PROMPT = Find the line with "none -> red 2x3 plate [291,97,408,220]" in the entries below. Repeat it, every following line, and the line with "lime 1x1 brick", exactly and with nothing added.

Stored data
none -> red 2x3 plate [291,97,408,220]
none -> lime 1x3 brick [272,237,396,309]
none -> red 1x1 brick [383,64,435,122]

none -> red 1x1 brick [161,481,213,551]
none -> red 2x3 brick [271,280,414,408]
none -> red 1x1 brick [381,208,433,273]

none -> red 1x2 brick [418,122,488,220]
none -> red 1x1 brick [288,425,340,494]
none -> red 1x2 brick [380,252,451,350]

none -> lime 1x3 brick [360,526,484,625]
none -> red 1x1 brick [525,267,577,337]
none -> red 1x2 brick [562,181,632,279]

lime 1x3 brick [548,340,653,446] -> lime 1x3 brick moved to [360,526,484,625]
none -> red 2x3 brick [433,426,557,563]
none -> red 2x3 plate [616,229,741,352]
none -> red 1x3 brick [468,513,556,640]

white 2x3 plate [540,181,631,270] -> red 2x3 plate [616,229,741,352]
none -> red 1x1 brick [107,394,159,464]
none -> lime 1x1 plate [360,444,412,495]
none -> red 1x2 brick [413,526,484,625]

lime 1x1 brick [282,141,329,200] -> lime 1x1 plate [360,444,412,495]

---

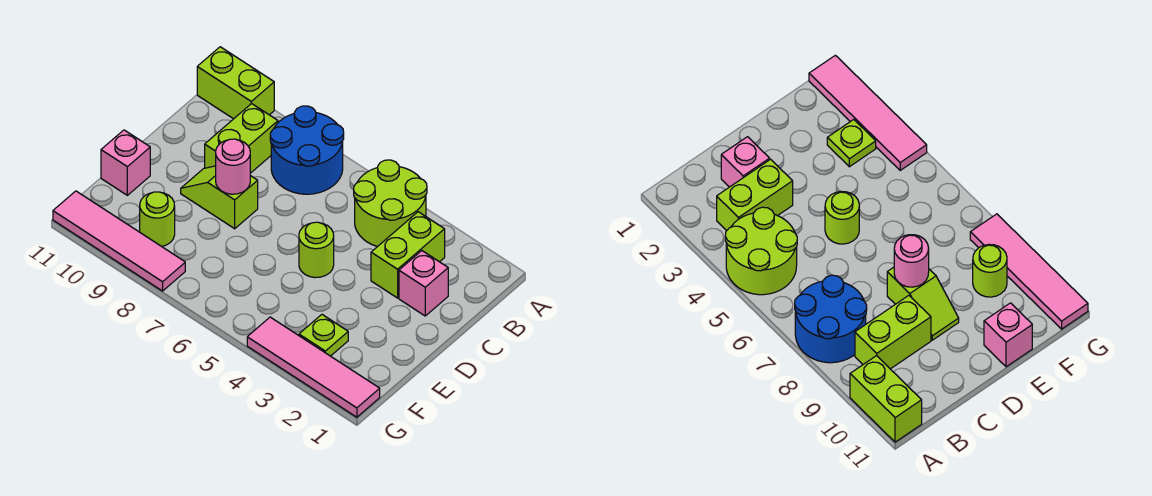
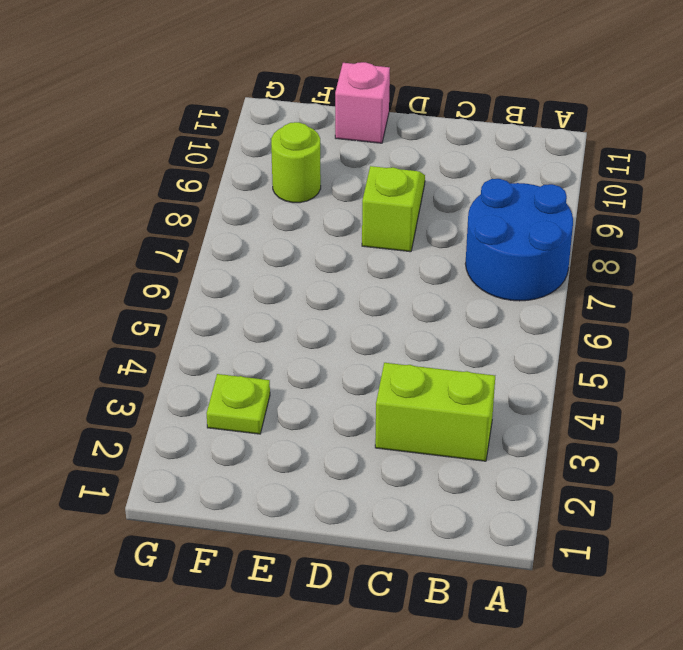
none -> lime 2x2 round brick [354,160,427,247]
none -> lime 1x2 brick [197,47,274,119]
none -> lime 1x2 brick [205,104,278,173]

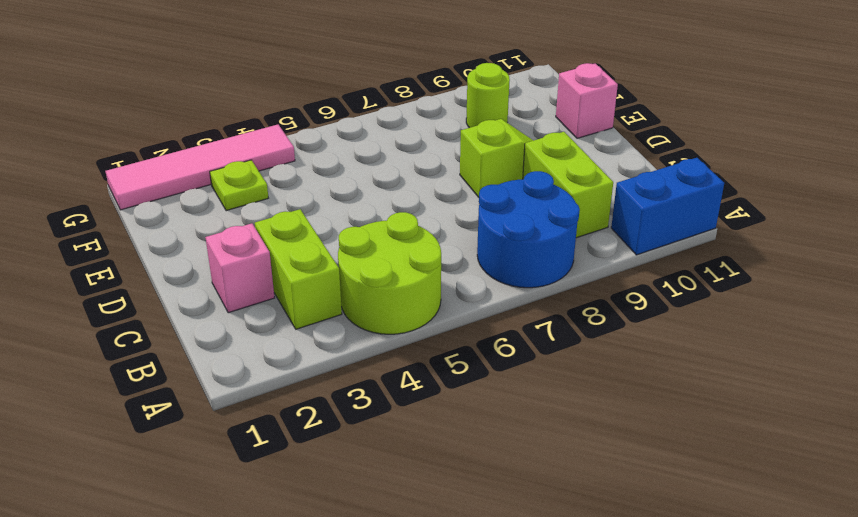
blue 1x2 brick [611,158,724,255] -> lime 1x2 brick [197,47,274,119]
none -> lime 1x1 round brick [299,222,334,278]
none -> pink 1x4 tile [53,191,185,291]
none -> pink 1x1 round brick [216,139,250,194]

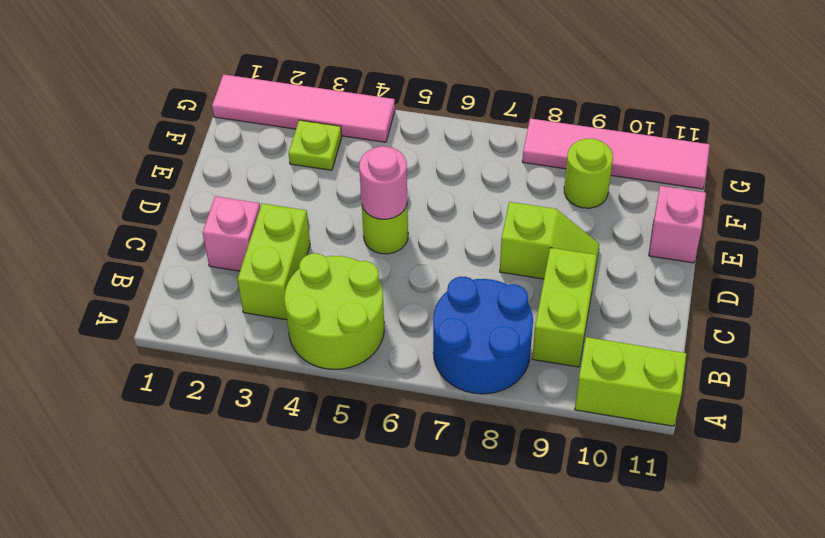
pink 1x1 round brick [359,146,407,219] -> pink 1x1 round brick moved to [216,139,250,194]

THE ANSWER =
none -> red 2x3 plate [291,97,408,220]
none -> lime 1x3 brick [272,237,396,309]
none -> red 1x1 brick [383,64,435,122]

none -> red 1x1 brick [161,481,213,551]
none -> red 2x3 brick [271,280,414,408]
none -> red 1x1 brick [381,208,433,273]

none -> red 1x2 brick [418,122,488,220]
none -> red 1x1 brick [288,425,340,494]
none -> red 1x2 brick [380,252,451,350]

none -> lime 1x3 brick [360,526,484,625]
none -> red 1x1 brick [525,267,577,337]
none -> red 1x2 brick [562,181,632,279]

lime 1x3 brick [548,340,653,446] -> lime 1x3 brick moved to [360,526,484,625]
none -> red 2x3 brick [433,426,557,563]
none -> red 2x3 plate [616,229,741,352]
none -> red 1x3 brick [468,513,556,640]

white 2x3 plate [540,181,631,270] -> red 2x3 plate [616,229,741,352]
none -> red 1x1 brick [107,394,159,464]
none -> lime 1x1 plate [360,444,412,495]
none -> red 1x2 brick [413,526,484,625]

lime 1x1 brick [282,141,329,200] -> lime 1x1 plate [360,444,412,495]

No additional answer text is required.